• [Task to carry out] Starting with the line that contains "camera: 30 degrees left, 0 degrees up" and stopping after the line that contains "camera: 65 degrees right, 35 degrees down", copy the entries below exactly. Include nothing else.

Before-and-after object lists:
+ + + +
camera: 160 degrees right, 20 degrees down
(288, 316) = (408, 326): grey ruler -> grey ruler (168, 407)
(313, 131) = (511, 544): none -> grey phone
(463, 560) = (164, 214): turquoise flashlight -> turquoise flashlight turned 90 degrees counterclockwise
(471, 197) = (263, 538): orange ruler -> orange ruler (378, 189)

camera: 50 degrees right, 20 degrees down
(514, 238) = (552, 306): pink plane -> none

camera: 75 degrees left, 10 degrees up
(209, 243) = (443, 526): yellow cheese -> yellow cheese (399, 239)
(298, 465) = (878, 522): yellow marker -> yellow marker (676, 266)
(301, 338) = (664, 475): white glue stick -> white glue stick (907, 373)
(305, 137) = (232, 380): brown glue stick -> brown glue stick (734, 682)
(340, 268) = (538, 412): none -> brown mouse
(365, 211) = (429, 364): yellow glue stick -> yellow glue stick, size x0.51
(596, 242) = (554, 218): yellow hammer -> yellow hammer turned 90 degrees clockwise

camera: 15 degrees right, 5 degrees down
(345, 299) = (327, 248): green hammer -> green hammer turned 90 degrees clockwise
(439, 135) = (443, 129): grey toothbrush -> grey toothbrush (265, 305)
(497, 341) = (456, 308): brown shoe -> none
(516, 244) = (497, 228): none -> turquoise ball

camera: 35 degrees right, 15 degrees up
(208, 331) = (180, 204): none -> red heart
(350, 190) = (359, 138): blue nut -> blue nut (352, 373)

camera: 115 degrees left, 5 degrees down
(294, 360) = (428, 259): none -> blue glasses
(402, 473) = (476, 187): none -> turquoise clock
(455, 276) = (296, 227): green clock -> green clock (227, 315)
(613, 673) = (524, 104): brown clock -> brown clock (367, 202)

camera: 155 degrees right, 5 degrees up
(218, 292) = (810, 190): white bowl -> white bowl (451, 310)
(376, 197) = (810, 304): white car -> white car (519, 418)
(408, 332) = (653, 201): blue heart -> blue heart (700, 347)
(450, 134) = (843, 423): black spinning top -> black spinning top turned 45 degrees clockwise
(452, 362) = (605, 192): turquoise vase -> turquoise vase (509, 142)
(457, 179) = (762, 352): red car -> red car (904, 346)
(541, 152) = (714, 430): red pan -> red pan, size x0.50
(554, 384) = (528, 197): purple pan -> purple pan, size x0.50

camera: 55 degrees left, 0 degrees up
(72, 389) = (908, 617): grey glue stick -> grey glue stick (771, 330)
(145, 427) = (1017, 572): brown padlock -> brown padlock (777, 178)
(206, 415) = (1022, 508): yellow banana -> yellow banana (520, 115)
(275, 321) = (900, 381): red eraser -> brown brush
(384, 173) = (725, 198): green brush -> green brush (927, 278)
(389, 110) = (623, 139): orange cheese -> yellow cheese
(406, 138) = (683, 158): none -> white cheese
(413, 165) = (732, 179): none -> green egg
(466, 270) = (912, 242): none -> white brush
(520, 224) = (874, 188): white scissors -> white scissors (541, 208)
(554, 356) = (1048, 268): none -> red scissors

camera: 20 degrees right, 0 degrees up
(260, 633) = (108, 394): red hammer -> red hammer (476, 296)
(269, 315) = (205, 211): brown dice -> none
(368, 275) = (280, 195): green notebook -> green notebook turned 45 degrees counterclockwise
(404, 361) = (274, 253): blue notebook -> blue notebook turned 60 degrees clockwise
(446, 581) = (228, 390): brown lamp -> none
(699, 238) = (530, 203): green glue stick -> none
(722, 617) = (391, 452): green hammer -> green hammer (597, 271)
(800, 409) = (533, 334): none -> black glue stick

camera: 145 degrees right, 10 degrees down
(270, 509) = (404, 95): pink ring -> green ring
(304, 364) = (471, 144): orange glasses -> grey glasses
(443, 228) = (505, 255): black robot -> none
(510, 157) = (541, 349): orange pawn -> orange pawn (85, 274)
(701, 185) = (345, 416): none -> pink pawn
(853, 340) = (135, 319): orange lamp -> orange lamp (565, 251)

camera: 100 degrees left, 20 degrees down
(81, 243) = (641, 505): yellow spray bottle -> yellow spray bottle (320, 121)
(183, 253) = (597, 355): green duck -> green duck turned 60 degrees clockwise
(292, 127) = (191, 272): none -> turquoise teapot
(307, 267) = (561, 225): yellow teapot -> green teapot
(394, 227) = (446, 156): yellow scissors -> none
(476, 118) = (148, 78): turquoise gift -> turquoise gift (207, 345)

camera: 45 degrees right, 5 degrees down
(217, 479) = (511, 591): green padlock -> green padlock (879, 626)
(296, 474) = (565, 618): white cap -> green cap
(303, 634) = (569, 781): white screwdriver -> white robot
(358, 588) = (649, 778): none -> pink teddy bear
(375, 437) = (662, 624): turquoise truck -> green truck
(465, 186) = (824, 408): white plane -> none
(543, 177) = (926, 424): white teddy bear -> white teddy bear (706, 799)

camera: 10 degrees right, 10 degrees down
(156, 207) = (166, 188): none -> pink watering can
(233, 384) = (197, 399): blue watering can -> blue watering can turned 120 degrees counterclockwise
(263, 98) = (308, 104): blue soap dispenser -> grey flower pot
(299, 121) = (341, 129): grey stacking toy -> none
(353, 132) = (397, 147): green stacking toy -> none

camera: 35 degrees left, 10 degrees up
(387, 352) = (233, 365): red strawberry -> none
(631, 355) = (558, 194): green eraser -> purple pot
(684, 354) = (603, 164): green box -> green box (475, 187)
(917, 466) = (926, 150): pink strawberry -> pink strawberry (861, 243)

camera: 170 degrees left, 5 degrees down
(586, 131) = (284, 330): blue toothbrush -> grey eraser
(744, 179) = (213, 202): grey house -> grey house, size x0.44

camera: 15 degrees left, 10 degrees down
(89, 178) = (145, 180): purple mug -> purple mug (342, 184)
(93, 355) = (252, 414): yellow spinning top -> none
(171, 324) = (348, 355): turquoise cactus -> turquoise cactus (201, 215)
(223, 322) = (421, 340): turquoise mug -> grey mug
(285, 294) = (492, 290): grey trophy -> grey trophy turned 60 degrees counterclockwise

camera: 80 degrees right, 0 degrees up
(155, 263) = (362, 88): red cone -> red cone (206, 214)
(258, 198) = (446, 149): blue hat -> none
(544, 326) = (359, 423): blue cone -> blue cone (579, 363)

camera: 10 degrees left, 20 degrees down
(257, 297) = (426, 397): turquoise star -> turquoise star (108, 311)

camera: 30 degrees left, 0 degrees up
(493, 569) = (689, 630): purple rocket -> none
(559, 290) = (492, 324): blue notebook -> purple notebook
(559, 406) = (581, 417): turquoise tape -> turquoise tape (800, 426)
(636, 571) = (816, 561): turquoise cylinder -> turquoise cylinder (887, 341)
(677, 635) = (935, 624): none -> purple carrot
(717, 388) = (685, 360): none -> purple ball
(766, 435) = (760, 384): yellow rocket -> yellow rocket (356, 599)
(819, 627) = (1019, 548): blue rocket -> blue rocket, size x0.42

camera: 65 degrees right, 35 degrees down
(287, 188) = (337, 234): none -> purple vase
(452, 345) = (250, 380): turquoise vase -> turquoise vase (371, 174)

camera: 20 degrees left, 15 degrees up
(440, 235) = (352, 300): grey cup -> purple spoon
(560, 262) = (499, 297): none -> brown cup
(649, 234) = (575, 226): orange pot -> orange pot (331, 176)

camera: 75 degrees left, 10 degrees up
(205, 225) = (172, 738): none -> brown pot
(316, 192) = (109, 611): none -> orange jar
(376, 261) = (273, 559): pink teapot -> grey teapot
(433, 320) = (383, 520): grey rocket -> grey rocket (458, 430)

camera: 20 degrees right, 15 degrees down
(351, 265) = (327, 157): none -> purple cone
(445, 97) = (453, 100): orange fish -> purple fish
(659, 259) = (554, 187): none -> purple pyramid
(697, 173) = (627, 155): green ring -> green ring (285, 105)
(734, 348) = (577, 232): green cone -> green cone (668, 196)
+ + + +
• [Exercise output]
camera: 30 degrees left, 0 degrees up
(493, 569) = (689, 630): purple rocket -> none
(559, 290) = (492, 324): blue notebook -> purple notebook
(559, 406) = (581, 417): turquoise tape -> turquoise tape (800, 426)
(636, 571) = (816, 561): turquoise cylinder -> turquoise cylinder (887, 341)
(677, 635) = (935, 624): none -> purple carrot
(717, 388) = (685, 360): none -> purple ball
(766, 435) = (760, 384): yellow rocket -> yellow rocket (356, 599)
(819, 627) = (1019, 548): blue rocket -> blue rocket, size x0.42

camera: 65 degrees right, 35 degrees down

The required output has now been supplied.